Exercise requirements =>
Print all of the data below exactly as it appears, leaving out every image.

Supplied material =>
*****

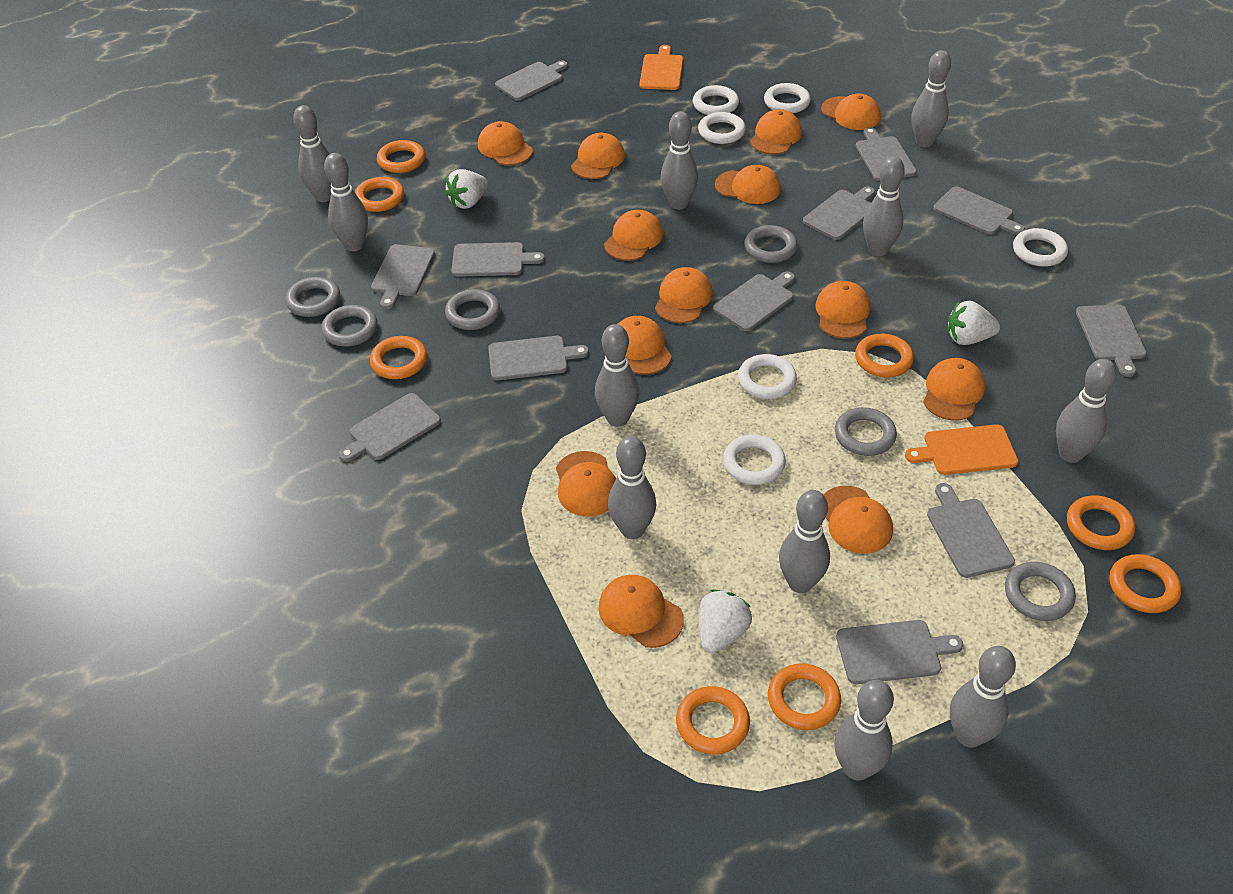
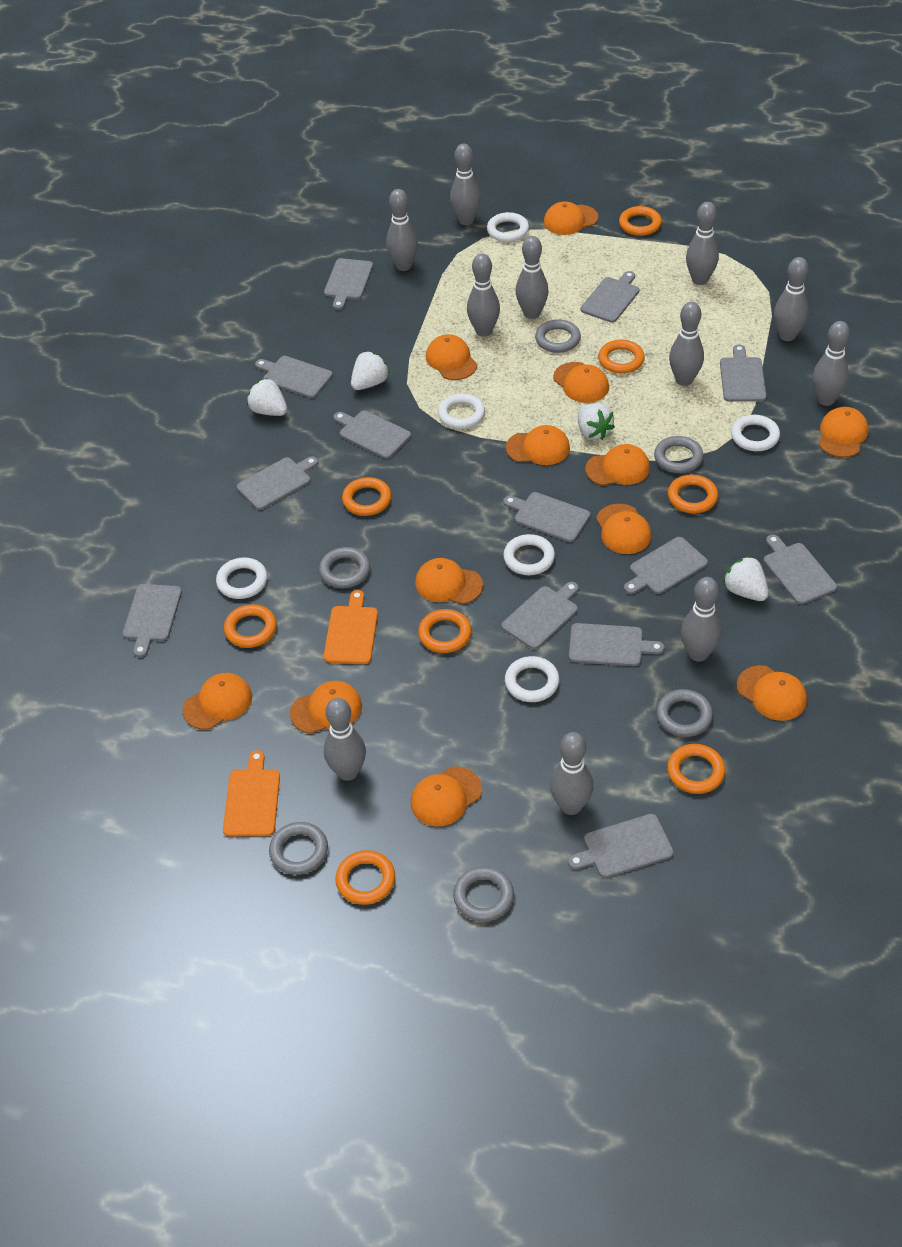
grey cutting board: 12 -> 13
orange cap: 13 -> 12
white strawberry: 3 -> 4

*****

Answer to this problem =>
grey cutting board: 12 -> 13
orange cap: 13 -> 12
white strawberry: 3 -> 4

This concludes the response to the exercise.